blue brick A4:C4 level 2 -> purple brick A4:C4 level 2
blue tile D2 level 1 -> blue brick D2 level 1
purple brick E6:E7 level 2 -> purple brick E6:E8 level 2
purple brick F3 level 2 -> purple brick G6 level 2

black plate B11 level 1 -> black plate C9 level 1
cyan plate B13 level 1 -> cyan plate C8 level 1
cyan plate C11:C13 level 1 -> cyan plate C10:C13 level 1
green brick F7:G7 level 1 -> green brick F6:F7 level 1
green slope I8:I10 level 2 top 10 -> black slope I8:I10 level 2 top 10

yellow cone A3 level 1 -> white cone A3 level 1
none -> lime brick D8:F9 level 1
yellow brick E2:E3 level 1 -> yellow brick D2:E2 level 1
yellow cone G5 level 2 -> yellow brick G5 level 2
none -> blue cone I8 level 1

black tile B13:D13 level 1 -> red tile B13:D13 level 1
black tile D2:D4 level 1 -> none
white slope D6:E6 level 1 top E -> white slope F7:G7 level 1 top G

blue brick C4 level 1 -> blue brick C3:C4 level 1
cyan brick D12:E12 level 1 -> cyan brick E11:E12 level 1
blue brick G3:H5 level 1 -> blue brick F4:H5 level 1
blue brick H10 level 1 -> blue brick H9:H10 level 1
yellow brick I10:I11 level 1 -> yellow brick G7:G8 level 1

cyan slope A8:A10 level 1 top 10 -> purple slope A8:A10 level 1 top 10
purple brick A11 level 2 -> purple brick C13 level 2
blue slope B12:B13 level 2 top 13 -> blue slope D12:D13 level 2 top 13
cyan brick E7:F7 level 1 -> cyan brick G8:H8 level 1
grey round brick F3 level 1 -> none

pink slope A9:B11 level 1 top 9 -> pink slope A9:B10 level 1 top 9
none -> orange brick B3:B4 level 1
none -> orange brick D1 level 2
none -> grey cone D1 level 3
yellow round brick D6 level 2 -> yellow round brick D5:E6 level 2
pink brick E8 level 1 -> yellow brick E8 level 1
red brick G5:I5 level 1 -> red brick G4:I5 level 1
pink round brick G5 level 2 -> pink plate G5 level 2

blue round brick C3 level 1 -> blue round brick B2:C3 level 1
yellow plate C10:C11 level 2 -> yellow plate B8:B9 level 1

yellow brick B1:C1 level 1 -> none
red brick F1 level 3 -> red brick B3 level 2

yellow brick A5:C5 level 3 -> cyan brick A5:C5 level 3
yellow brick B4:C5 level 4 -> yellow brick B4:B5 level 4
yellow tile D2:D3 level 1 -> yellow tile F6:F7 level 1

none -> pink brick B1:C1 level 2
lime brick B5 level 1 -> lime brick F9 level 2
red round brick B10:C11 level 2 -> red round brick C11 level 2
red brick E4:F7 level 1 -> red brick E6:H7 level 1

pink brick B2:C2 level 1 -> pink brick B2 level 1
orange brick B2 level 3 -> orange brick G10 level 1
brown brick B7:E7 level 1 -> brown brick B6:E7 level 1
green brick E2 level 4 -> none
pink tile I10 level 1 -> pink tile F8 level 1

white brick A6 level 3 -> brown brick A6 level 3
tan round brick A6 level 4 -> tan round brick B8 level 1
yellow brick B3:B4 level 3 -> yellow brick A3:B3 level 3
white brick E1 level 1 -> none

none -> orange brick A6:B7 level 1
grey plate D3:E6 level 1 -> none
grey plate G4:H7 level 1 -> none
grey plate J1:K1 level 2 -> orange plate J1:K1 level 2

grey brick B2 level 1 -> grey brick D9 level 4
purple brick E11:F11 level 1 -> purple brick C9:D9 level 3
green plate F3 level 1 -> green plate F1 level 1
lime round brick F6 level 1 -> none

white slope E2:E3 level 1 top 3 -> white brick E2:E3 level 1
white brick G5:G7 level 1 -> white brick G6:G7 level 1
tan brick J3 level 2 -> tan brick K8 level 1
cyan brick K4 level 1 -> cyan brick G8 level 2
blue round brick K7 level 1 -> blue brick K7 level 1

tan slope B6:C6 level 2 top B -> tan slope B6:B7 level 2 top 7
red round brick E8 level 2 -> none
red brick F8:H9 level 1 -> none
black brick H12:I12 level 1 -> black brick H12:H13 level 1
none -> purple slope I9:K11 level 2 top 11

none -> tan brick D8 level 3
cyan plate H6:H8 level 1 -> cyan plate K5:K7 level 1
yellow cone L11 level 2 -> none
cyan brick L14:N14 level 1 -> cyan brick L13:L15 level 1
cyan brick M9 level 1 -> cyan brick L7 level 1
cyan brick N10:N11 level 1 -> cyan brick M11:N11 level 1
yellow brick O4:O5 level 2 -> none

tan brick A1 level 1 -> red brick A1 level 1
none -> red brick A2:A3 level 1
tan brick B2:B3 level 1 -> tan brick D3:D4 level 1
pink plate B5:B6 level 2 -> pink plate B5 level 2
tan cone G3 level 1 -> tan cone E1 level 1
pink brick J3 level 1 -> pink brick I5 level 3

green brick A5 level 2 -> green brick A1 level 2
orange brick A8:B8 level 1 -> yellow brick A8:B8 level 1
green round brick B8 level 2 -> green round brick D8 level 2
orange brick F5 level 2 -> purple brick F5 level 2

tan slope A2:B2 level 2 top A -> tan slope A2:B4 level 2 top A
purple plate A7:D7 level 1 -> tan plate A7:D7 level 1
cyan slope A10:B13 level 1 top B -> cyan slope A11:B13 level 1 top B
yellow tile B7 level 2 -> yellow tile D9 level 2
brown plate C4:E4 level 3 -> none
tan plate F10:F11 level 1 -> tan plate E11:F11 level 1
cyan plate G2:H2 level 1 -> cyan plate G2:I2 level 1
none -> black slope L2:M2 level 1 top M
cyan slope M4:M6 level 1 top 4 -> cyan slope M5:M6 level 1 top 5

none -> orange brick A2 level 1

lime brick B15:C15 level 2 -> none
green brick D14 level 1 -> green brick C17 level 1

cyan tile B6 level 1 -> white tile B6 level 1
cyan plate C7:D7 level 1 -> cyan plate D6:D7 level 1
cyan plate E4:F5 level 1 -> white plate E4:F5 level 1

> [Prompt]: Only lines holding the word "purple" are wanted, so copy each of them from the records above.

> [Task solution]:
blue brick A4:C4 level 2 -> purple brick A4:C4 level 2
purple brick E6:E7 level 2 -> purple brick E6:E8 level 2
purple brick F3 level 2 -> purple brick G6 level 2
cyan slope A8:A10 level 1 top 10 -> purple slope A8:A10 level 1 top 10
purple brick A11 level 2 -> purple brick C13 level 2
purple brick E11:F11 level 1 -> purple brick C9:D9 level 3
none -> purple slope I9:K11 level 2 top 11
orange brick F5 level 2 -> purple brick F5 level 2
purple plate A7:D7 level 1 -> tan plate A7:D7 level 1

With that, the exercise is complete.